Records for processing: Begin

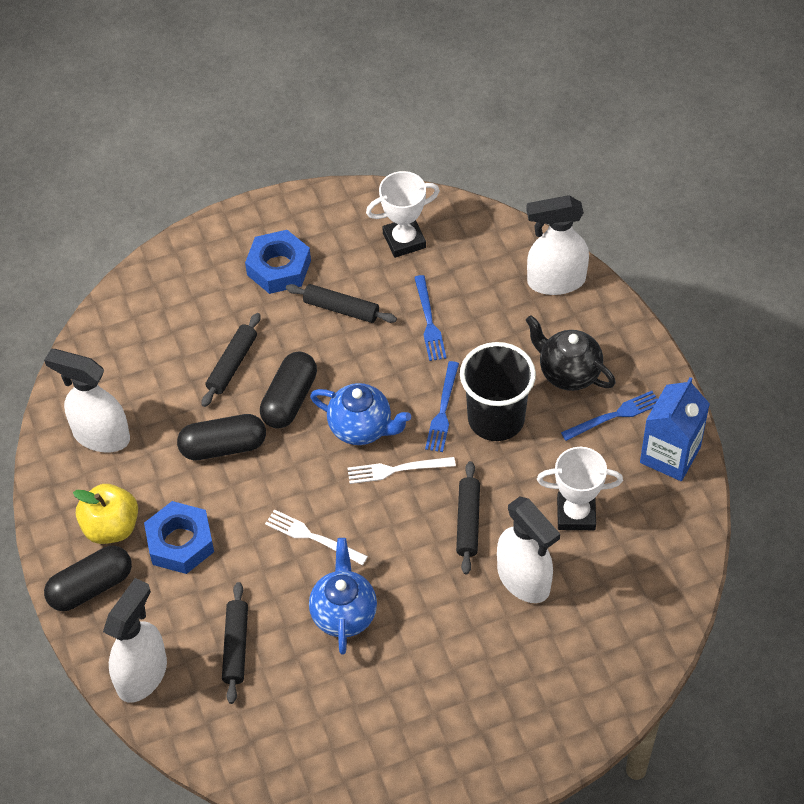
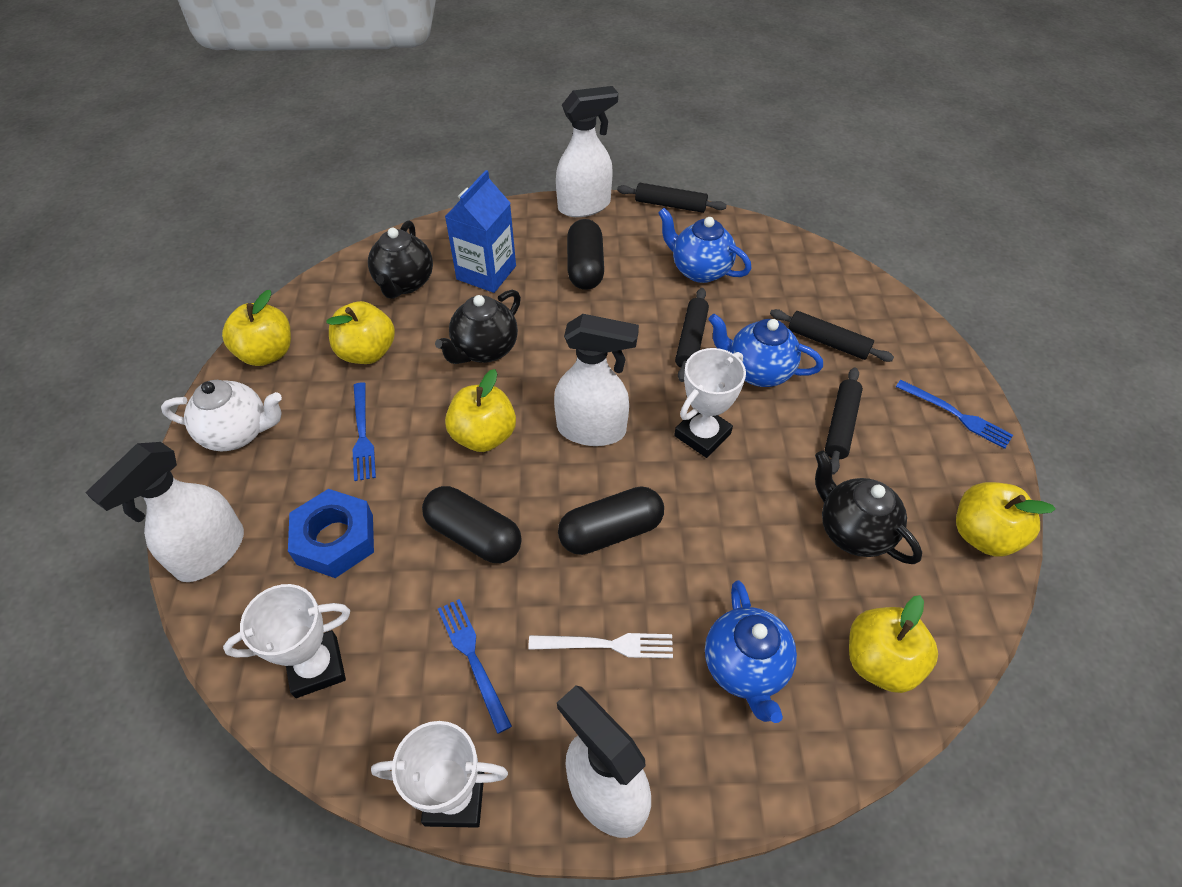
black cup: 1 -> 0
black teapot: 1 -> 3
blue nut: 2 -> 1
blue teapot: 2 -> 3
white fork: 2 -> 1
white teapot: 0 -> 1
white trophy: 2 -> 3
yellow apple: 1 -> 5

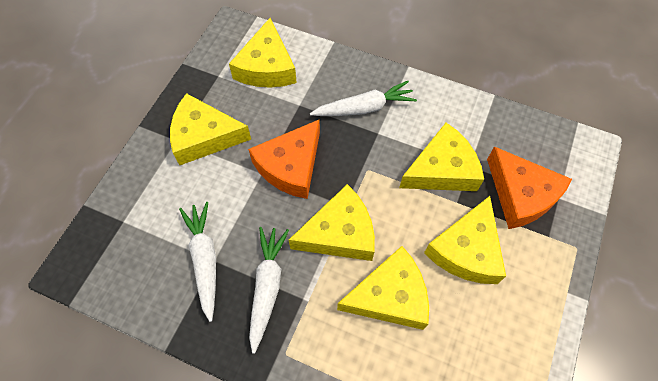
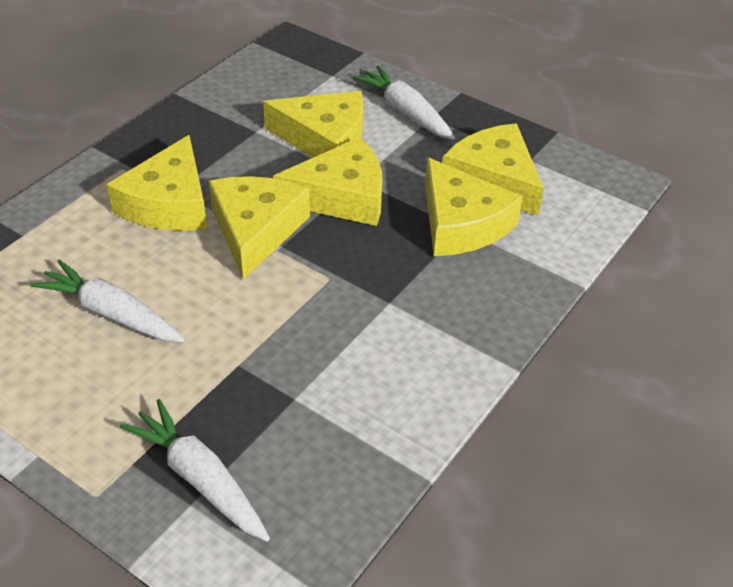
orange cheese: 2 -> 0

Records for processing: End

Your reply should hold only the records, duplicated exactly, without any image.

- **Answer to the problem**:
black cup: 1 -> 0
black teapot: 1 -> 3
blue nut: 2 -> 1
blue teapot: 2 -> 3
white fork: 2 -> 1
white teapot: 0 -> 1
white trophy: 2 -> 3
yellow apple: 1 -> 5

orange cheese: 2 -> 0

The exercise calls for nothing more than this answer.